---------- Material provided ----------
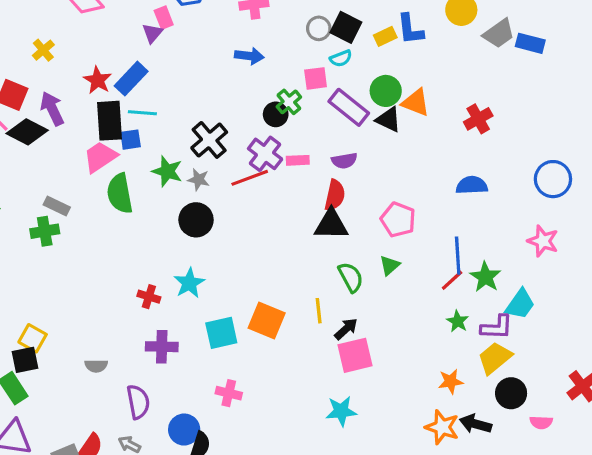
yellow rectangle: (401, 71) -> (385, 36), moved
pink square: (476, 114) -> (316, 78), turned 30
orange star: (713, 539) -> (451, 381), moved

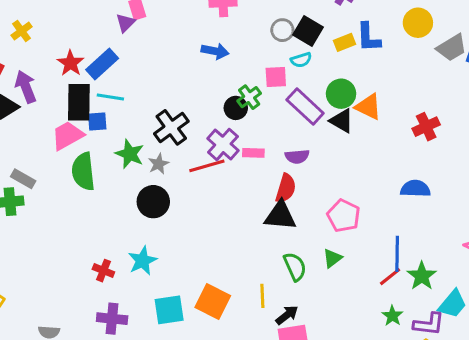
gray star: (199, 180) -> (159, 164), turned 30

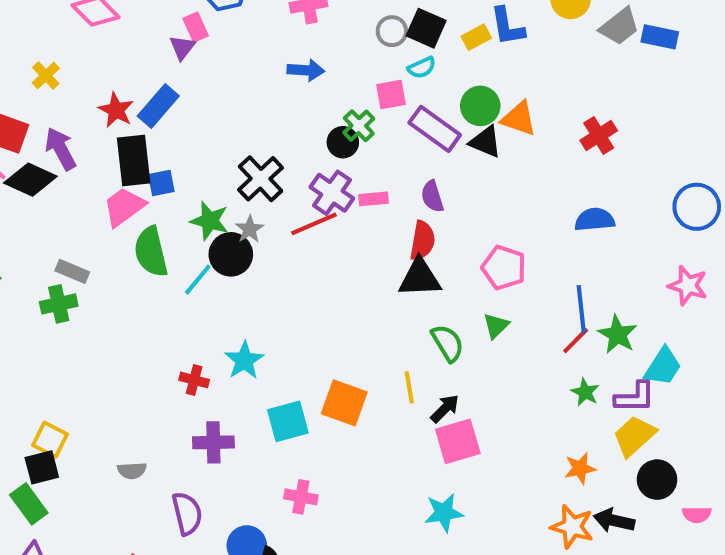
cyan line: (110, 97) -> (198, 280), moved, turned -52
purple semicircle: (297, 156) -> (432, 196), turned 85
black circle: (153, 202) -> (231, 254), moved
----------
---------- Material provided ----------
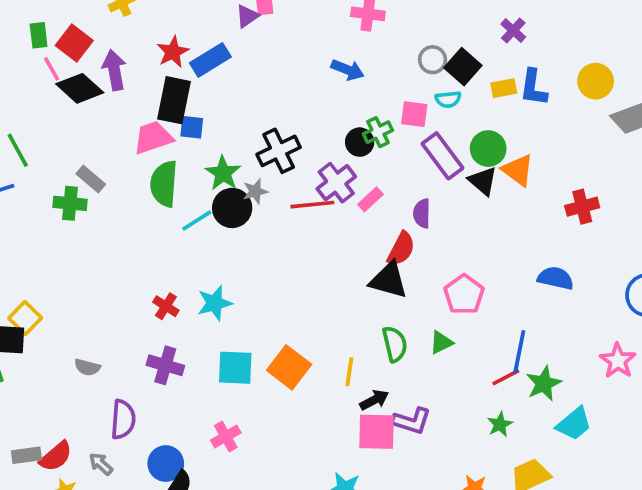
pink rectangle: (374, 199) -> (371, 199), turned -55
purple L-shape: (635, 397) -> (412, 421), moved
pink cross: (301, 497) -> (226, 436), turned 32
----------
---------- Material provided ----------
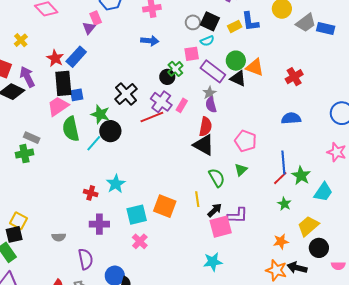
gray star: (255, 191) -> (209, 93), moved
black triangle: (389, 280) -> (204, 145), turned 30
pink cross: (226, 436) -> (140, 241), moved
----------
### Task item
Beginning with the line above that contains "purple semicircle: (297, 156)", copy each line exactly up to and including the line that contains "black circle: (153, 202) -> (231, 254), moved", and go no further.

### Written response
purple semicircle: (297, 156) -> (432, 196), turned 85
black circle: (153, 202) -> (231, 254), moved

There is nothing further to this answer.